STATED EXERCISE
Please convert the entries below into a Markdown table with two columns, Row and Line, giving each non-blank line its own numbered row and leaving out blank lines.

GIVEN INFORMATION
========
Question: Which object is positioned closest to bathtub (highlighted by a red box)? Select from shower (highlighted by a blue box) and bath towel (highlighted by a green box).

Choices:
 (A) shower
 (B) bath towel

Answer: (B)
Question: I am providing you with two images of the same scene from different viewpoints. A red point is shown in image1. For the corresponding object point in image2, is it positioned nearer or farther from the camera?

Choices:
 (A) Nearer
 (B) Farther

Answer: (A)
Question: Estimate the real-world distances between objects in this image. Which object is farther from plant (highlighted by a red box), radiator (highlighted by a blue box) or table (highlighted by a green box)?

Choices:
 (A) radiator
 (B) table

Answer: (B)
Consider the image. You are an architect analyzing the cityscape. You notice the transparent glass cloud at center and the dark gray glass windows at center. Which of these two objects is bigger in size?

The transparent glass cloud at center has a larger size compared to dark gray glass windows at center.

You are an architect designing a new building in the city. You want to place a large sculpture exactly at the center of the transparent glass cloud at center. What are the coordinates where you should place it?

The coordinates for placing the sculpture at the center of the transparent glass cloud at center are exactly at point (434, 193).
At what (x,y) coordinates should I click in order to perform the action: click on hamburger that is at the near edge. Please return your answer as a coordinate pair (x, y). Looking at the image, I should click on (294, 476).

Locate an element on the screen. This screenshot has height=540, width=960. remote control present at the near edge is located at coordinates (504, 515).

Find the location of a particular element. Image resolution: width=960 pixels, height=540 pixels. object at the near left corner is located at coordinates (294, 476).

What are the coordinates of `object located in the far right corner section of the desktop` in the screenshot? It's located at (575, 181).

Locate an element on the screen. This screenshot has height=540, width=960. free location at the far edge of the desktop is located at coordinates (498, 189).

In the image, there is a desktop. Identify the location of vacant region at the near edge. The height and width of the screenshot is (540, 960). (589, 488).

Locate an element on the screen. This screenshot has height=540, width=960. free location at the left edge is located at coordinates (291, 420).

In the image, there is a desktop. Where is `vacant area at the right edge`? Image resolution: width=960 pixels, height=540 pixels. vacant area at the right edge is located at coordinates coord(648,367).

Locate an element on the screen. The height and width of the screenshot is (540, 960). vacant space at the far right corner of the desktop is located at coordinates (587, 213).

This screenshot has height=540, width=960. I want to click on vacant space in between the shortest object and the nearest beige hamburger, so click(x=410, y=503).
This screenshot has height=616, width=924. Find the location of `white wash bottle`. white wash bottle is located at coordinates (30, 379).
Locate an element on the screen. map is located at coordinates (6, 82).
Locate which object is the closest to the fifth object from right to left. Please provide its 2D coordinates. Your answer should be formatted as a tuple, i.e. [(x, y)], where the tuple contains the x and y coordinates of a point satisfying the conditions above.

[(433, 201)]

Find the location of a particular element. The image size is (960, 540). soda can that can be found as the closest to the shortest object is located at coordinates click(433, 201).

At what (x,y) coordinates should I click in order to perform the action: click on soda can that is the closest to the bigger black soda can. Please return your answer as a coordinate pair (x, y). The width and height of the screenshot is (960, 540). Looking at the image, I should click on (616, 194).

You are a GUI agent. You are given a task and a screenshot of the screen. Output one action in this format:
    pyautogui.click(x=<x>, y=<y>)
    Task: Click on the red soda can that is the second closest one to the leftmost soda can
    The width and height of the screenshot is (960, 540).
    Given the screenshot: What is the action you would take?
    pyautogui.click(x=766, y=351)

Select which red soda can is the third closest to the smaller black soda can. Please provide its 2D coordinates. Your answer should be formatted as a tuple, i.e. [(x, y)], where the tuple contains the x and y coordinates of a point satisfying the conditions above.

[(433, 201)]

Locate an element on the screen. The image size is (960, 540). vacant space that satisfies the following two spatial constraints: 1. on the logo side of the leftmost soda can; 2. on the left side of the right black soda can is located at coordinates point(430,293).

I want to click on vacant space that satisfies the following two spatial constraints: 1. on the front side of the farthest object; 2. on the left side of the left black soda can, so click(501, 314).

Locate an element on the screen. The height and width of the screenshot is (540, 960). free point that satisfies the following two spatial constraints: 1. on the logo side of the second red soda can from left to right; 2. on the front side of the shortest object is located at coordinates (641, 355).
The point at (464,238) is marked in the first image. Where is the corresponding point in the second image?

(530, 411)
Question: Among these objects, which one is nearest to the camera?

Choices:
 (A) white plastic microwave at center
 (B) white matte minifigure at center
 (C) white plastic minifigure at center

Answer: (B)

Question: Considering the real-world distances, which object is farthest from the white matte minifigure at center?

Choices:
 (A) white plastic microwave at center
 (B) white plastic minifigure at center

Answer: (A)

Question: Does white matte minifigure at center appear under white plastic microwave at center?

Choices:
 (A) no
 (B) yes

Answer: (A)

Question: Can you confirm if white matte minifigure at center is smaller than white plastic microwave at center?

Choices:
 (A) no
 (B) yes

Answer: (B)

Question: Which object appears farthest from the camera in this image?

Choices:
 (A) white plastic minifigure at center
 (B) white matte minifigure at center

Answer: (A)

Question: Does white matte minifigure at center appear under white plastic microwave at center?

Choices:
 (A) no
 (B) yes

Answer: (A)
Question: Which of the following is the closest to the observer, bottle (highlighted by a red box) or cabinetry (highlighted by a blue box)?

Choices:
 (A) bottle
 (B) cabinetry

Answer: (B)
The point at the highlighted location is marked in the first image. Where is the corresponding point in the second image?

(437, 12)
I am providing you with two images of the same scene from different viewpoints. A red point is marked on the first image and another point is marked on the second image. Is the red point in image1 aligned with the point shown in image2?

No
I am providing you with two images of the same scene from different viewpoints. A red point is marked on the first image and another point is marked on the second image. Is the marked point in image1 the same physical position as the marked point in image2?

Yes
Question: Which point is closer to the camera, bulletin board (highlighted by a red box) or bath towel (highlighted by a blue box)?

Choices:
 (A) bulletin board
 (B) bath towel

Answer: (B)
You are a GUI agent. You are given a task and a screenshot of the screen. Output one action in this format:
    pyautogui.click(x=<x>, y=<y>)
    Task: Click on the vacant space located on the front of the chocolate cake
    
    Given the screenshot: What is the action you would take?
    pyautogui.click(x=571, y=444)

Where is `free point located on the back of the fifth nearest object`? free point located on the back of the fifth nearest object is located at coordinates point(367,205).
========
FINISHED TASK
| Row | Line |
|---|---|
| 1 | Question: Which object is positioned closest to bathtub (highlighted by a red box)? Select from shower (highlighted by a blue box) and bath towel (highlighted by a green box). |
| 2 | Choices: |
| 3 |  (A) shower |
| 4 |  (B) bath towel |
| 5 | Answer: (B) |
| 6 | Question: I am providing you with two images of the same scene from different viewpoints. A red point is shown in image1. For the corresponding object point in image2, is it positioned nearer or farther from the camera? |
| 7 | Choices: |
| 8 |  (A) Nearer |
| 9 |  (B) Farther |
| 10 | Answer: (A) |
| 11 | Question: Estimate the real-world distances between objects in this image. Which object is farther from plant (highlighted by a red box), radiator (highlighted by a blue box) or table (highlighted by a green box)? |
| 12 | Choices: |
| 13 |  (A) radiator |
| 14 |  (B) table |
| 15 | Answer: (B) |
| 16 | Consider the image. You are an architect analyzing the cityscape. You notice the transparent glass cloud at center and the dark gray glass windows at center. Which of these two objects is bigger in size? |
| 17 | The transparent glass cloud at center has a larger size compared to dark gray glass windows at center. |
| 18 | You are an architect designing a new building in the city. You want to place a large sculpture exactly at the center of the transparent glass cloud at center. What are the coordinates where you should place it? |
| 19 | The coordinates for placing the sculpture at the center of the transparent glass cloud at center are exactly at point (434, 193). |
| 20 | At what (x,y) coordinates should I click in order to perform the action: click on hamburger that is at the near edge. Please return your answer as a coordinate pair (x, y). Looking at the image, I should click on (294, 476). |
| 21 | Locate an element on the screen. This screenshot has height=540, width=960. remote control present at the near edge is located at coordinates (504, 515). |
| 22 | Find the location of a particular element. Image resolution: width=960 pixels, height=540 pixels. object at the near left corner is located at coordinates (294, 476). |
| 23 | What are the coordinates of `object located in the far right corner section of the desktop` in the screenshot? It's located at (575, 181). |
| 24 | Locate an element on the screen. This screenshot has height=540, width=960. free location at the far edge of the desktop is located at coordinates (498, 189). |
| 25 | In the image, there is a desktop. Identify the location of vacant region at the near edge. The height and width of the screenshot is (540, 960). (589, 488). |
| 26 | Locate an element on the screen. This screenshot has height=540, width=960. free location at the left edge is located at coordinates (291, 420). |
| 27 | In the image, there is a desktop. Where is `vacant area at the right edge`? Image resolution: width=960 pixels, height=540 pixels. vacant area at the right edge is located at coordinates coord(648,367). |
| 28 | Locate an element on the screen. The height and width of the screenshot is (540, 960). vacant space at the far right corner of the desktop is located at coordinates (587, 213). |
| 29 | This screenshot has height=540, width=960. I want to click on vacant space in between the shortest object and the nearest beige hamburger, so click(x=410, y=503). |
| 30 | This screenshot has height=616, width=924. Find the location of `white wash bottle`. white wash bottle is located at coordinates (30, 379). |
| 31 | Locate an element on the screen. map is located at coordinates (6, 82). |
| 32 | Locate which object is the closest to the fifth object from right to left. Please provide its 2D coordinates. Your answer should be formatted as a tuple, i.e. [(x, y)], where the tuple contains the x and y coordinates of a point satisfying the conditions above. |
| 33 | [(433, 201)] |
| 34 | Find the location of a particular element. The image size is (960, 540). soda can that can be found as the closest to the shortest object is located at coordinates click(433, 201). |
| 35 | At what (x,y) coordinates should I click in order to perform the action: click on soda can that is the closest to the bigger black soda can. Please return your answer as a coordinate pair (x, y). The width and height of the screenshot is (960, 540). Looking at the image, I should click on (616, 194). |
| 36 | You are a GUI agent. You are given a task and a screenshot of the screen. Output one action in this format: |
| 37 |     pyautogui.click(x=<x>, y=<y>) |
| 38 |     Task: Click on the red soda can that is the second closest one to the leftmost soda can |
| 39 |     The width and height of the screenshot is (960, 540). |
| 40 |     Given the screenshot: What is the action you would take? |
| 41 |     pyautogui.click(x=766, y=351) |
| 42 | Select which red soda can is the third closest to the smaller black soda can. Please provide its 2D coordinates. Your answer should be formatted as a tuple, i.e. [(x, y)], where the tuple contains the x and y coordinates of a point satisfying the conditions above. |
| 43 | [(433, 201)] |
| 44 | Locate an element on the screen. The image size is (960, 540). vacant space that satisfies the following two spatial constraints: 1. on the logo side of the leftmost soda can; 2. on the left side of the right black soda can is located at coordinates point(430,293). |
| 45 | I want to click on vacant space that satisfies the following two spatial constraints: 1. on the front side of the farthest object; 2. on the left side of the left black soda can, so click(501, 314). |
| 46 | Locate an element on the screen. The height and width of the screenshot is (540, 960). free point that satisfies the following two spatial constraints: 1. on the logo side of the second red soda can from left to right; 2. on the front side of the shortest object is located at coordinates (641, 355). |
| 47 | The point at (464,238) is marked in the first image. Where is the corresponding point in the second image? |
| 48 | (530, 411) |
| 49 | Question: Among these objects, which one is nearest to the camera? |
| 50 | Choices: |
| 51 |  (A) white plastic microwave at center |
| 52 |  (B) white matte minifigure at center |
| 53 |  (C) white plastic minifigure at center |
| 54 | Answer: (B) |
| 55 | Question: Considering the real-world distances, which object is farthest from the white matte minifigure at center? |
| 56 | Choices: |
| 57 |  (A) white plastic microwave at center |
| 58 |  (B) white plastic minifigure at center |
| 59 | Answer: (A) |
| 60 | Question: Does white matte minifigure at center appear under white plastic microwave at center? |
| 61 | Choices: |
| 62 |  (A) no |
| 63 |  (B) yes |
| 64 | Answer: (A) |
| 65 | Question: Can you confirm if white matte minifigure at center is smaller than white plastic microwave at center? |
| 66 | Choices: |
| 67 |  (A) no |
| 68 |  (B) yes |
| 69 | Answer: (B) |
| 70 | Question: Which object appears farthest from the camera in this image? |
| 71 | Choices: |
| 72 |  (A) white plastic minifigure at center |
| 73 |  (B) white matte minifigure at center |
| 74 | Answer: (A) |
| 75 | Question: Does white matte minifigure at center appear under white plastic microwave at center? |
| 76 | Choices: |
| 77 |  (A) no |
| 78 |  (B) yes |
| 79 | Answer: (A) |
| 80 | Question: Which of the following is the closest to the observer, bottle (highlighted by a red box) or cabinetry (highlighted by a blue box)? |
| 81 | Choices: |
| 82 |  (A) bottle |
| 83 |  (B) cabinetry |
| 84 | Answer: (B) |
| 85 | The point at the highlighted location is marked in the first image. Where is the corresponding point in the second image? |
| 86 | (437, 12) |
| 87 | I am providing you with two images of the same scene from different viewpoints. A red point is marked on the first image and another point is marked on the second image. Is the red point in image1 aligned with the point shown in image2? |
| 88 | No |
| 89 | I am providing you with two images of the same scene from different viewpoints. A red point is marked on the first image and another point is marked on the second image. Is the marked point in image1 the same physical position as the marked point in image2? |
| 90 | Yes |
| 91 | Question: Which point is closer to the camera, bulletin board (highlighted by a red box) or bath towel (highlighted by a blue box)? |
| 92 | Choices: |
| 93 |  (A) bulletin board |
| 94 |  (B) bath towel |
| 95 | Answer: (B) |
| 96 | You are a GUI agent. You are given a task and a screenshot of the screen. Output one action in this format: |
| 97 |     pyautogui.click(x=<x>, y=<y>) |
| 98 |     Task: Click on the vacant space located on the front of the chocolate cake |
| 99 |     Given the screenshot: What is the action you would take? |
| 100 |     pyautogui.click(x=571, y=444) |
| 101 | Where is `free point located on the back of the fifth nearest object`? free point located on the back of the fifth nearest object is located at coordinates point(367,205). |